__YOUR INSTRUCTIONS__
Transcribe all data verbatim. Skip the pictures.
#####
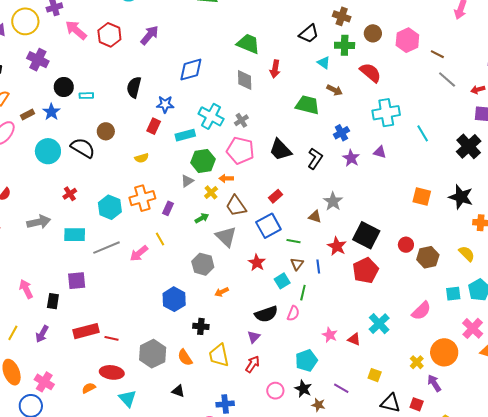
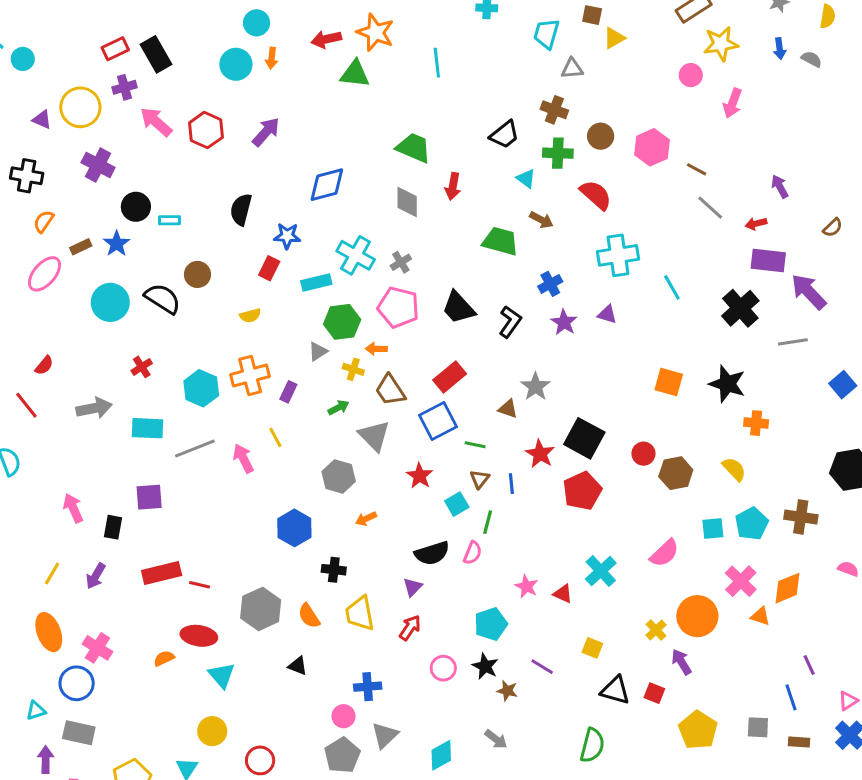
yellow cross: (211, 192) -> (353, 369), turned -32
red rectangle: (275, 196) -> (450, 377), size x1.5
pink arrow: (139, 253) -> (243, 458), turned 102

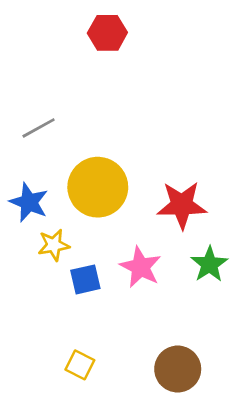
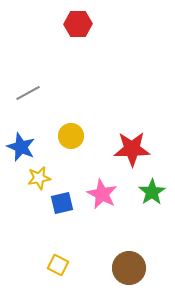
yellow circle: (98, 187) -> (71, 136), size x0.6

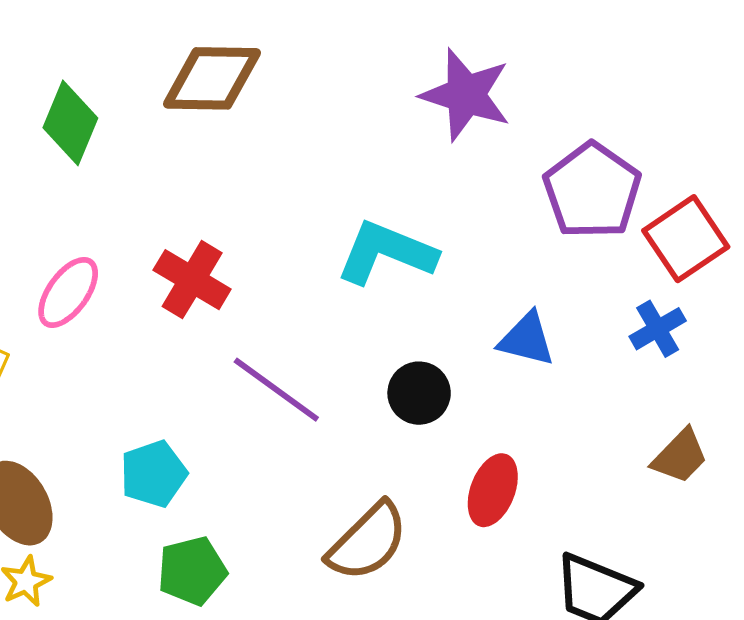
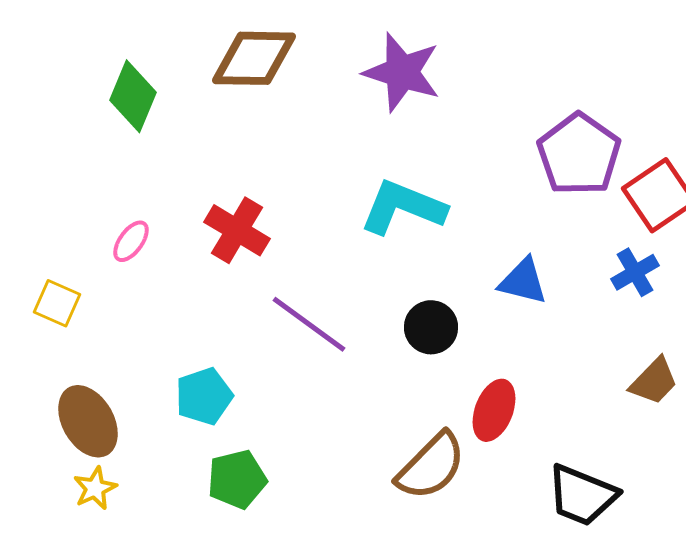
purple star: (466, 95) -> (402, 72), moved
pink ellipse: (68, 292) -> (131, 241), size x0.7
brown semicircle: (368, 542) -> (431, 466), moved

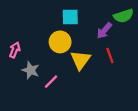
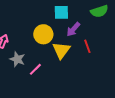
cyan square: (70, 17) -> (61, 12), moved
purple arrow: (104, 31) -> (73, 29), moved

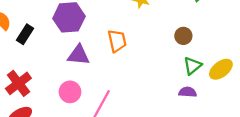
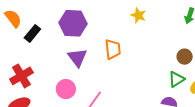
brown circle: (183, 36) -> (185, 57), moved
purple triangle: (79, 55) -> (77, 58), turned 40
#####
__OUTPUT OF THE TASK__
yellow cross: (211, 192) -> (353, 369), turned -32
red rectangle: (275, 196) -> (450, 377), size x1.5
pink arrow: (139, 253) -> (243, 458), turned 102

yellow circle: (98, 187) -> (71, 136), size x0.6

purple star: (466, 95) -> (402, 72), moved
pink ellipse: (68, 292) -> (131, 241), size x0.7
brown semicircle: (368, 542) -> (431, 466), moved

cyan square: (70, 17) -> (61, 12), moved
purple arrow: (104, 31) -> (73, 29), moved

brown circle: (183, 36) -> (185, 57), moved
purple triangle: (79, 55) -> (77, 58), turned 40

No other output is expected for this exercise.